Task to complete = The line containing "tan brick J3 level 1 -> tan brick K5 level 1" and every line after it, through the end of the records below: repeat them exactly, nothing more.

Given records =
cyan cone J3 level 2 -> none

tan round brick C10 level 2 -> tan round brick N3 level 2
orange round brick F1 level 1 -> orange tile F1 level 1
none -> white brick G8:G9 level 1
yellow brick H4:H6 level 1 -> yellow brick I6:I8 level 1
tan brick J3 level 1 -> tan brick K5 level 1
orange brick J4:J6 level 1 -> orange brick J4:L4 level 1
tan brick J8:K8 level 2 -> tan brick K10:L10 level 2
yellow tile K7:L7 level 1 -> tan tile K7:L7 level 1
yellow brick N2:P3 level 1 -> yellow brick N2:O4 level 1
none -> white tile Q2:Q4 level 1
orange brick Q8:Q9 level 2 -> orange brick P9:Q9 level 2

Output of the exercise =
tan brick J3 level 1 -> tan brick K5 level 1
orange brick J4:J6 level 1 -> orange brick J4:L4 level 1
tan brick J8:K8 level 2 -> tan brick K10:L10 level 2
yellow tile K7:L7 level 1 -> tan tile K7:L7 level 1
yellow brick N2:P3 level 1 -> yellow brick N2:O4 level 1
none -> white tile Q2:Q4 level 1
orange brick Q8:Q9 level 2 -> orange brick P9:Q9 level 2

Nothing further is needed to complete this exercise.